START Records shown
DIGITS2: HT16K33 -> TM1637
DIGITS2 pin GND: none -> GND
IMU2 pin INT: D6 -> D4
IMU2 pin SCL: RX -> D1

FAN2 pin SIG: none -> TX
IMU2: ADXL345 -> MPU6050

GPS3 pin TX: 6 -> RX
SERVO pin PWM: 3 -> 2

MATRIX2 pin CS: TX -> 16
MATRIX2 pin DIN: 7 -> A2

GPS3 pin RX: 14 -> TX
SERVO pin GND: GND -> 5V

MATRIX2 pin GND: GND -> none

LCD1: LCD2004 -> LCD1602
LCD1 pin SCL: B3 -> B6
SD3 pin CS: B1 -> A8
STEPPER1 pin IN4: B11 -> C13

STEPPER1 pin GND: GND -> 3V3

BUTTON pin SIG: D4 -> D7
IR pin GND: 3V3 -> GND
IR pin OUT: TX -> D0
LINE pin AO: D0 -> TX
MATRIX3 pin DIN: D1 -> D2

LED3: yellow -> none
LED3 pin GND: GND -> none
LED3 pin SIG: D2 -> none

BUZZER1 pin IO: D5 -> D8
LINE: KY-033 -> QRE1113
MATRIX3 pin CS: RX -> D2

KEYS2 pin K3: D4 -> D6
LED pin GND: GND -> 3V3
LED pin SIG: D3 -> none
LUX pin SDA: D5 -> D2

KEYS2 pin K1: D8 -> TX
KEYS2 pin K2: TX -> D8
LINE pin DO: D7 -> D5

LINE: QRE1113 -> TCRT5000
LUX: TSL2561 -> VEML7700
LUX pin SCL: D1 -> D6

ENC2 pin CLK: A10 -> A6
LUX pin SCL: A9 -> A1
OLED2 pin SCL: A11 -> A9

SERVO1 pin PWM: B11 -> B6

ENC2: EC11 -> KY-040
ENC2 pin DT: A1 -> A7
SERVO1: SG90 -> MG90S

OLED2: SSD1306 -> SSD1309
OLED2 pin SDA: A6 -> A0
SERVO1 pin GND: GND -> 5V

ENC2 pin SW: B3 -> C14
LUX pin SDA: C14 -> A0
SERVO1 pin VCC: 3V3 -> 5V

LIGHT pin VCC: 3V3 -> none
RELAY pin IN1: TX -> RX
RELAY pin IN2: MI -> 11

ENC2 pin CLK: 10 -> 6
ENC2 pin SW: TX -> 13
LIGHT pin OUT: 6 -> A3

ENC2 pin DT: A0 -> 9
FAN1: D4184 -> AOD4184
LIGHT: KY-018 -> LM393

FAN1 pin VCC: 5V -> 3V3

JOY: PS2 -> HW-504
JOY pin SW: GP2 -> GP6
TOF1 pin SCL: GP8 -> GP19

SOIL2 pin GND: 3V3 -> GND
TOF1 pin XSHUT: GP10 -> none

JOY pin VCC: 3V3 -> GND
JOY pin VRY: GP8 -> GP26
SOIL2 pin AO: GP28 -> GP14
END Records shown
### Work request
Write out, from the lines above, only those from the line with "LUX pin SDA: C14 -> A0" to the line with "SOIL2 pin GND: 3V3 -> GND", exactly as given, including the first and the last.

### Exercise response
LUX pin SDA: C14 -> A0
SERVO1 pin VCC: 3V3 -> 5V

LIGHT pin VCC: 3V3 -> none
RELAY pin IN1: TX -> RX
RELAY pin IN2: MI -> 11

ENC2 pin CLK: 10 -> 6
ENC2 pin SW: TX -> 13
LIGHT pin OUT: 6 -> A3

ENC2 pin DT: A0 -> 9
FAN1: D4184 -> AOD4184
LIGHT: KY-018 -> LM393

FAN1 pin VCC: 5V -> 3V3

JOY: PS2 -> HW-504
JOY pin SW: GP2 -> GP6
TOF1 pin SCL: GP8 -> GP19

SOIL2 pin GND: 3V3 -> GND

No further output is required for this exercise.